• [Goal of the exercise] Retype only what runs from the line that contains "BT: HC-05 -> HC-06" through the last line of the listing below, both lines included.

• [Data provided]
= Beginning of Section =
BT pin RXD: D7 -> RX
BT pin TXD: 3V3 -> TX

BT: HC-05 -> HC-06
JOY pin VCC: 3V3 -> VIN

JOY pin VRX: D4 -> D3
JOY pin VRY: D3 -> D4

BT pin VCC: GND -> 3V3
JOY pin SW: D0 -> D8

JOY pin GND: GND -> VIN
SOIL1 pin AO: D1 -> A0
= End of Section =
• [Answer section]
BT: HC-05 -> HC-06
JOY pin VCC: 3V3 -> VIN

JOY pin VRX: D4 -> D3
JOY pin VRY: D3 -> D4

BT pin VCC: GND -> 3V3
JOY pin SW: D0 -> D8

JOY pin GND: GND -> VIN
SOIL1 pin AO: D1 -> A0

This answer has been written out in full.